PROBLEM DESCRIPTION: Please return the lines below verbatim, beginning at the one that has "shifted,purple_eraser,<831 468 894" and stopping after the one that has "rotated,purple_teddy_bear,<315 136 405", and add no other lines.

RECORD EXCERPTS:
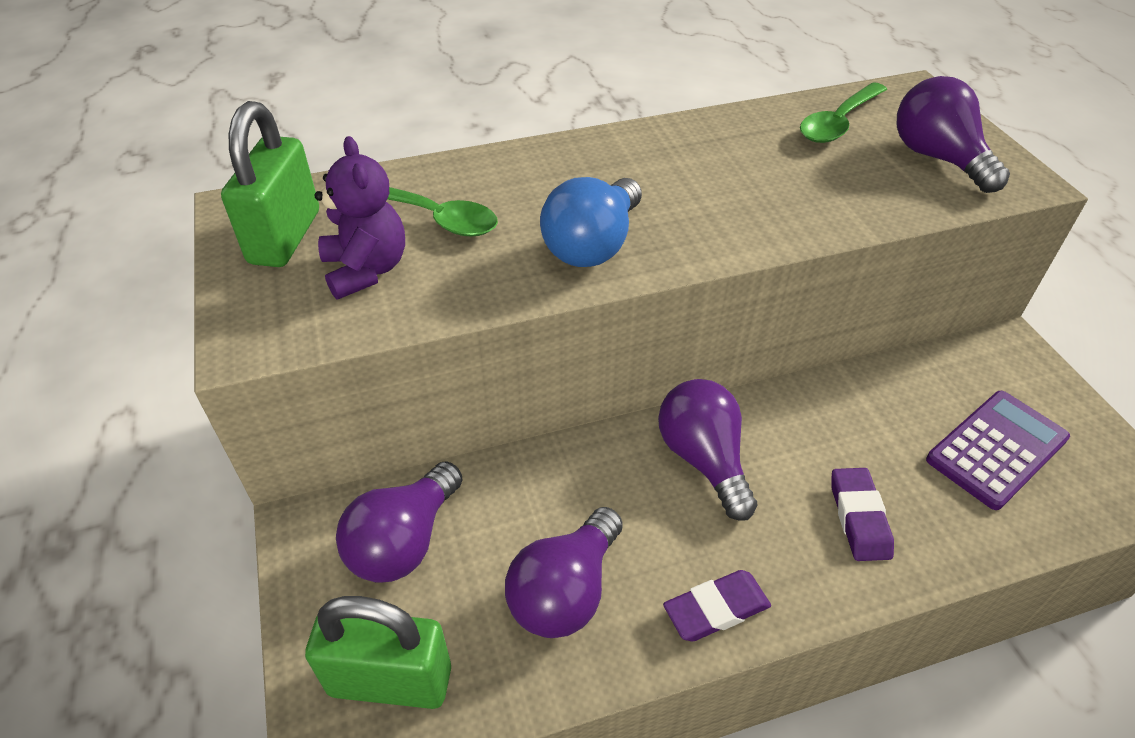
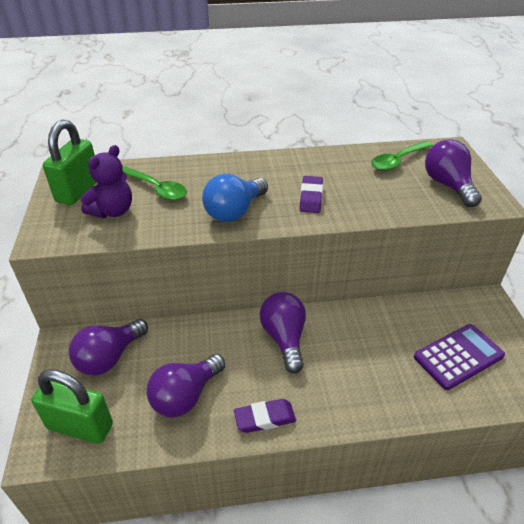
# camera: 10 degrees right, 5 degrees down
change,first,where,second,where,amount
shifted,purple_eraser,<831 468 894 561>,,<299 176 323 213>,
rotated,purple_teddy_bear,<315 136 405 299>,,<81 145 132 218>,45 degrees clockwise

--

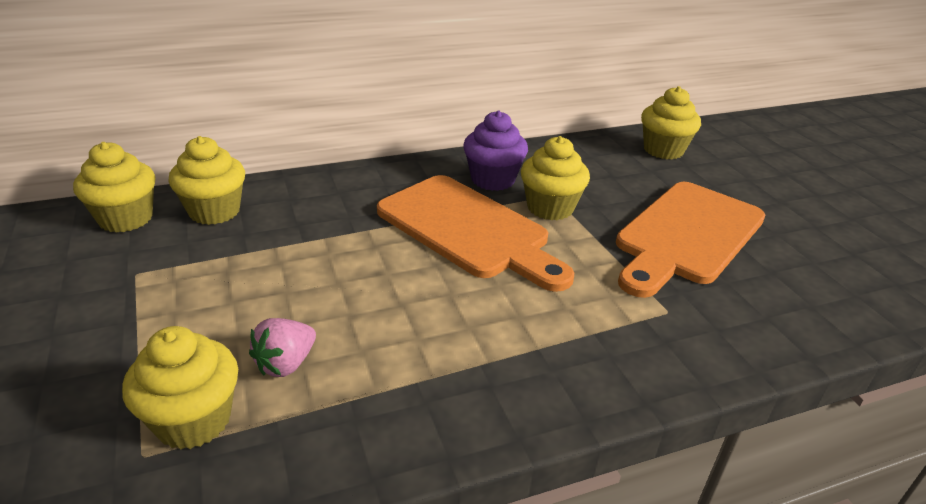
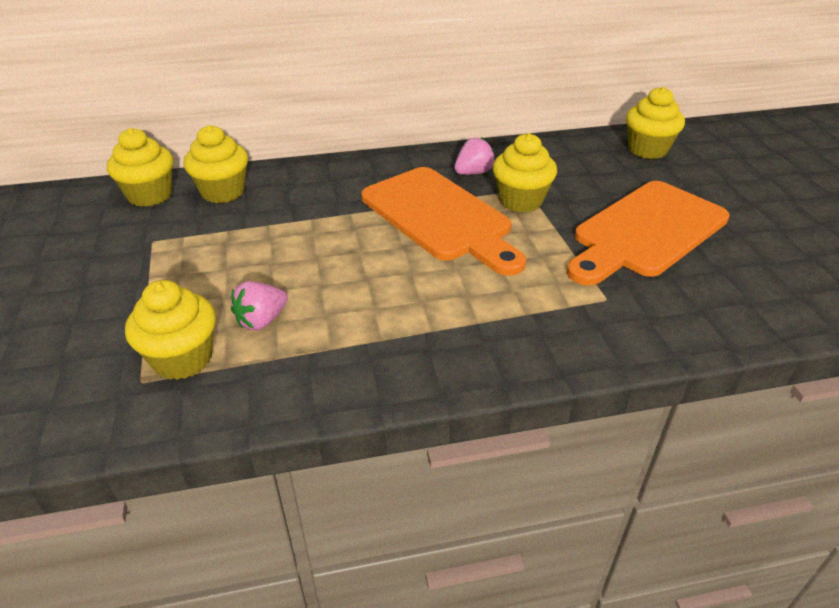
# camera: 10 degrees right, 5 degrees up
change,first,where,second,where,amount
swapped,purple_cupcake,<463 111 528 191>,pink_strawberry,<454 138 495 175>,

TASK RESULT:
shifted,purple_eraser,<831 468 894 561>,,<299 176 323 213>,
rotated,purple_teddy_bear,<315 136 405 299>,,<81 145 132 218>,45 degrees clockwise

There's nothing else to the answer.